Work instructions: Starting at the line that contains "D3: diode (A", transcribe each line through the end of the material below, exactly and nothing else, leaving out the pictures.

-------- The data --------

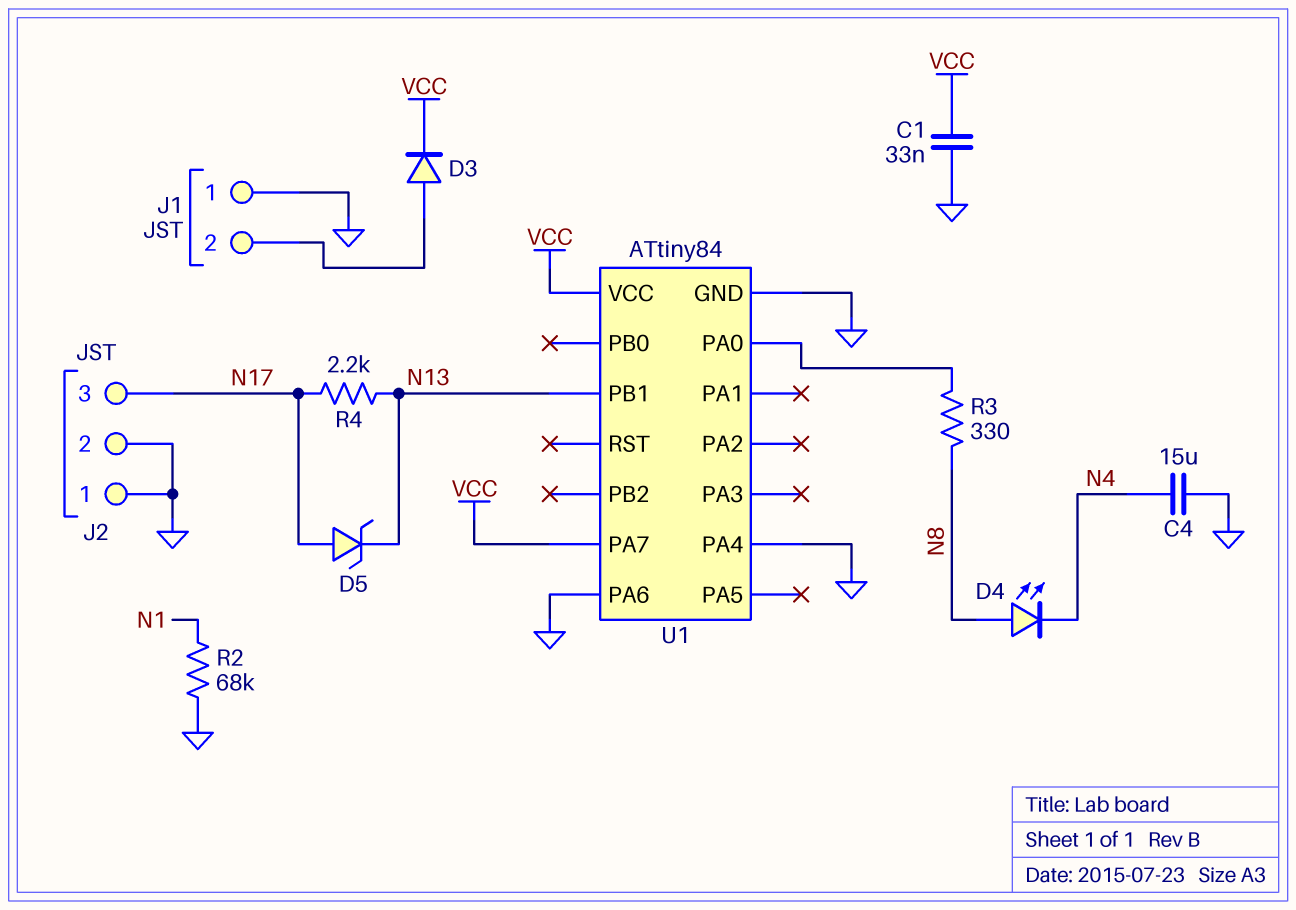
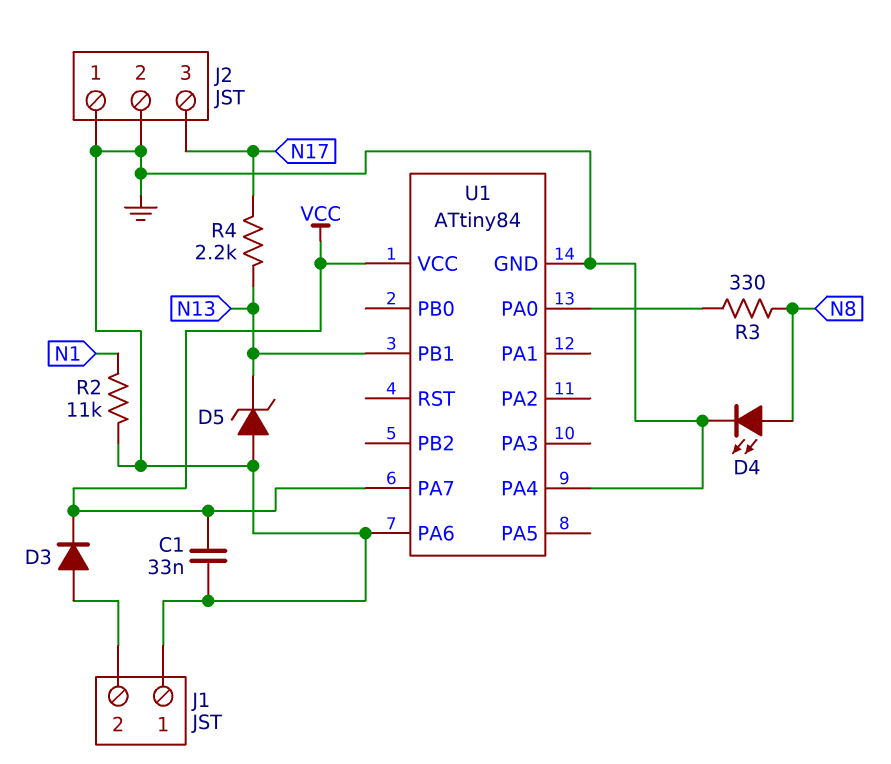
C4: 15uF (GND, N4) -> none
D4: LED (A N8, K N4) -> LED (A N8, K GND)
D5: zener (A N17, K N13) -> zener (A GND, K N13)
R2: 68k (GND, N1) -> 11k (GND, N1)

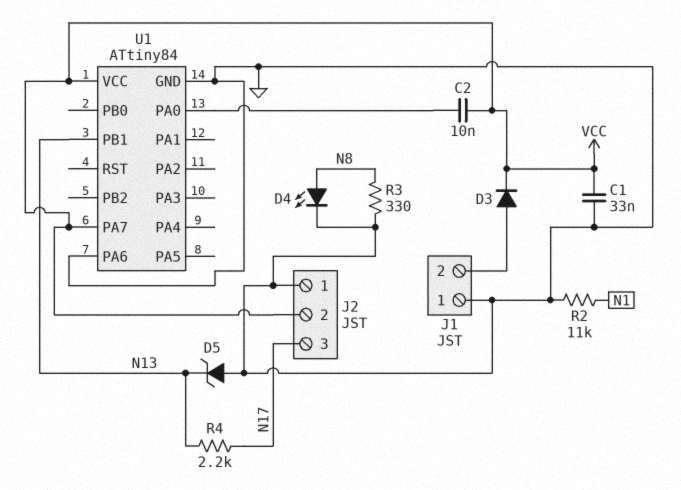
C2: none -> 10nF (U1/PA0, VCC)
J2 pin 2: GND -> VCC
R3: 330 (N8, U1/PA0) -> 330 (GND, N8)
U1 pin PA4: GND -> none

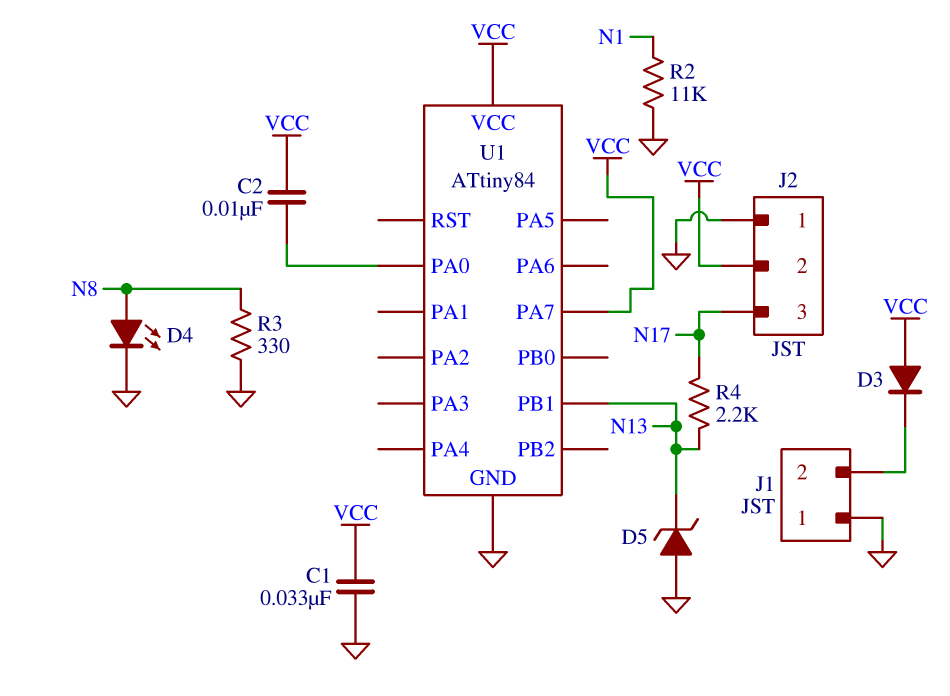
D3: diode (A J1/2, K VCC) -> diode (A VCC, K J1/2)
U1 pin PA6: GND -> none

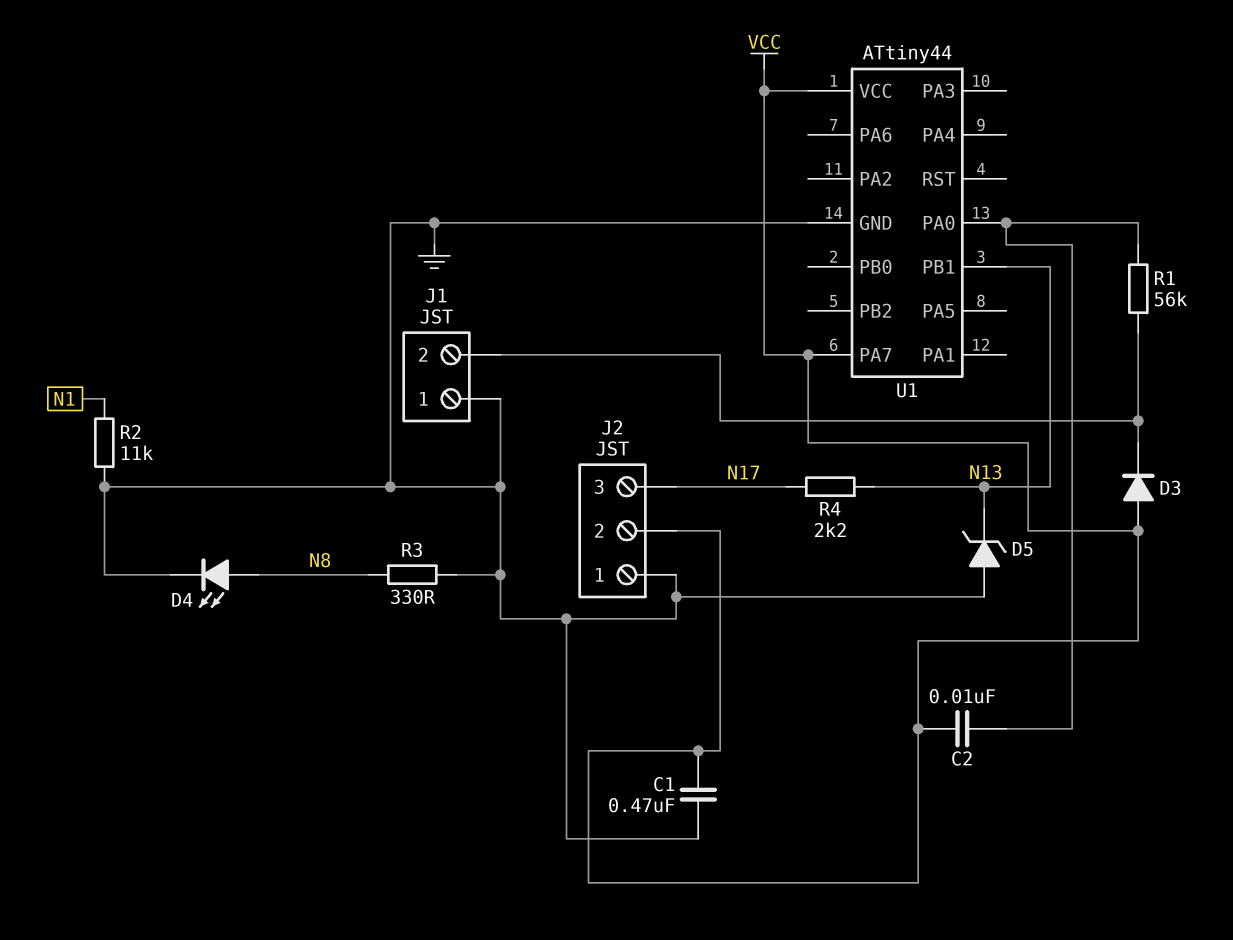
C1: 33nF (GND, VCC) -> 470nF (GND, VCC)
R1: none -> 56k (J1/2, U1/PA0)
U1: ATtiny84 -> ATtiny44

--------

Answer box:
D3: diode (A J1/2, K VCC) -> diode (A VCC, K J1/2)
U1 pin PA6: GND -> none

C1: 33nF (GND, VCC) -> 470nF (GND, VCC)
R1: none -> 56k (J1/2, U1/PA0)
U1: ATtiny84 -> ATtiny44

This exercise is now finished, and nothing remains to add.